- _Exercise goal_: Rewrite all of the material below, changing each "leather boot at left" to "leather boot on the left" and leaving everything else the same. Leave out the pictures.

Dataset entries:
· · ·
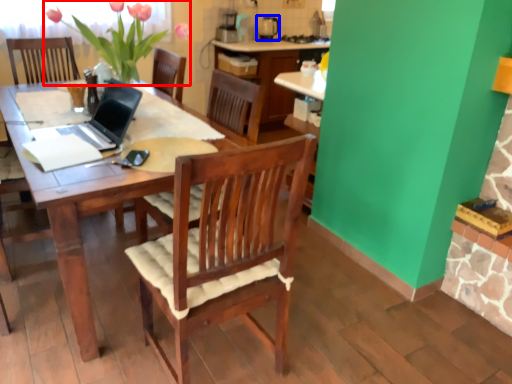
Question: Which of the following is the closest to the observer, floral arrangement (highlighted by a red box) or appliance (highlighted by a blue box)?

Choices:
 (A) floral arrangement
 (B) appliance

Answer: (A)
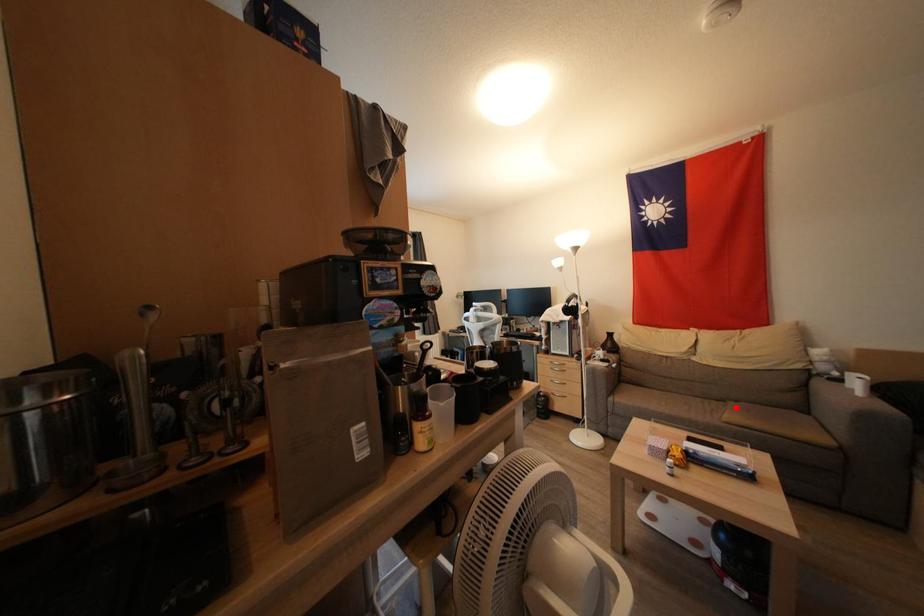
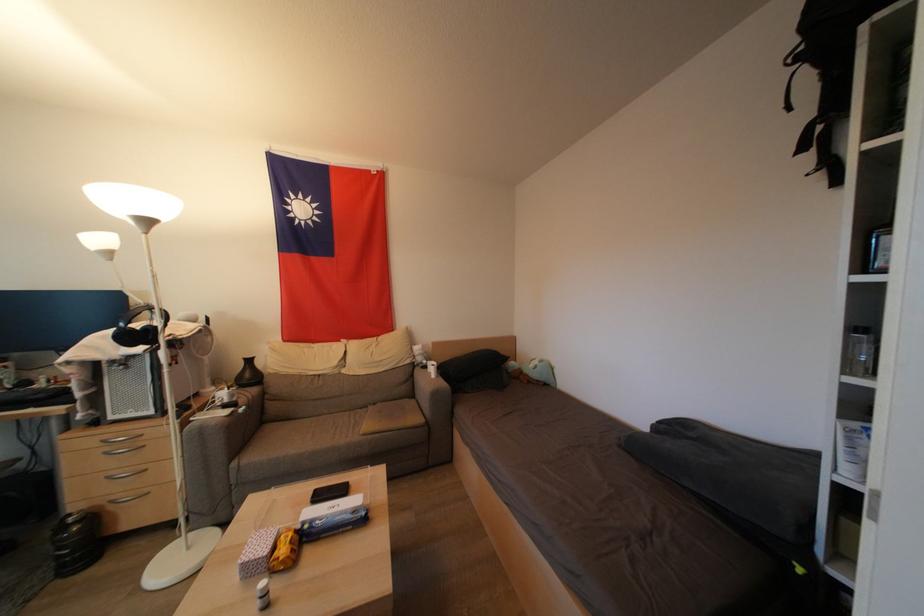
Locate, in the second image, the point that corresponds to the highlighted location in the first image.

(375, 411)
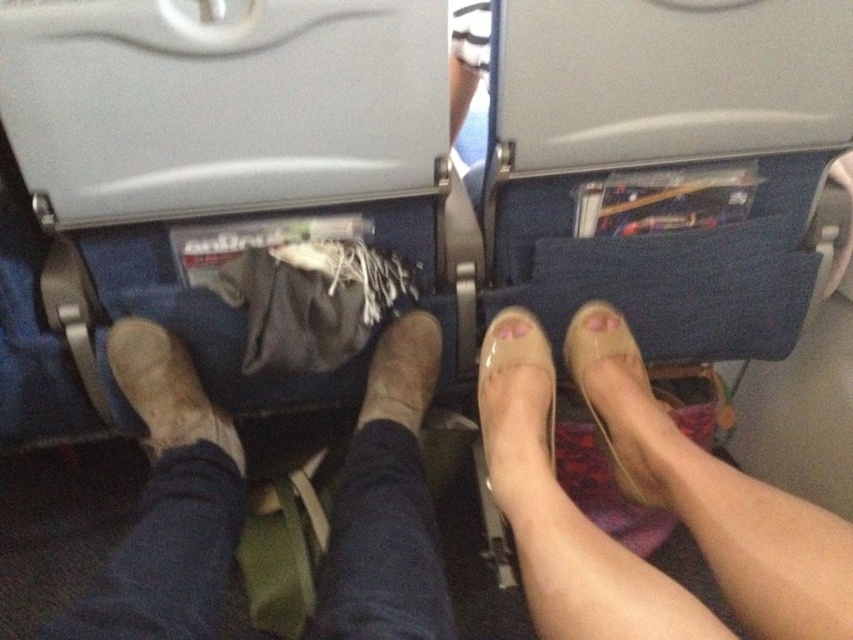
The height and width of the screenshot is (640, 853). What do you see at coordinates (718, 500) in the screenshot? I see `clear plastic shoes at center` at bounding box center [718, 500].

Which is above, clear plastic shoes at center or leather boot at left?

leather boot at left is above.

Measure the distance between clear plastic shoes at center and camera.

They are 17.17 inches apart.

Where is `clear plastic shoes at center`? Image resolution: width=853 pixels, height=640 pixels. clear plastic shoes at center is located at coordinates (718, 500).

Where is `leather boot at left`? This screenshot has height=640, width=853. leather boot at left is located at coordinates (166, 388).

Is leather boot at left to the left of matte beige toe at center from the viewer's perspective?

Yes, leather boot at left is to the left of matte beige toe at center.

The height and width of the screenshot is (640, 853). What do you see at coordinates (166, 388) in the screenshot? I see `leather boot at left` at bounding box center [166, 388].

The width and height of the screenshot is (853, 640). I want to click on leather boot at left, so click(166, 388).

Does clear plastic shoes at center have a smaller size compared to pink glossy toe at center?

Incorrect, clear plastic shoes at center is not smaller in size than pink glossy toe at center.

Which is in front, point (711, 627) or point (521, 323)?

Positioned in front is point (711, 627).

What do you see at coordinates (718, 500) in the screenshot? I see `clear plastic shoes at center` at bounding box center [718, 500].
· · ·
- _Reply_:
Question: Which of the following is the closest to the observer, floral arrangement (highlighted by a red box) or appliance (highlighted by a blue box)?

Choices:
 (A) floral arrangement
 (B) appliance

Answer: (A)
Locate, in the second image, the point that corresponds to the highlighted location in the first image.

(375, 411)
The height and width of the screenshot is (640, 853). What do you see at coordinates (718, 500) in the screenshot? I see `clear plastic shoes at center` at bounding box center [718, 500].

Which is above, clear plastic shoes at center or leather boot on the left?

leather boot on the left is above.

Measure the distance between clear plastic shoes at center and camera.

They are 17.17 inches apart.

Where is `clear plastic shoes at center`? Image resolution: width=853 pixels, height=640 pixels. clear plastic shoes at center is located at coordinates (718, 500).

Where is `leather boot on the left`? This screenshot has height=640, width=853. leather boot on the left is located at coordinates (166, 388).

Is leather boot on the left to the left of matte beige toe at center from the viewer's perspective?

Yes, leather boot on the left is to the left of matte beige toe at center.

The height and width of the screenshot is (640, 853). What do you see at coordinates (166, 388) in the screenshot? I see `leather boot on the left` at bounding box center [166, 388].

The width and height of the screenshot is (853, 640). I want to click on leather boot on the left, so click(166, 388).

Does clear plastic shoes at center have a smaller size compared to pink glossy toe at center?

Incorrect, clear plastic shoes at center is not smaller in size than pink glossy toe at center.

Which is in front, point (711, 627) or point (521, 323)?

Positioned in front is point (711, 627).

What do you see at coordinates (718, 500) in the screenshot? I see `clear plastic shoes at center` at bounding box center [718, 500].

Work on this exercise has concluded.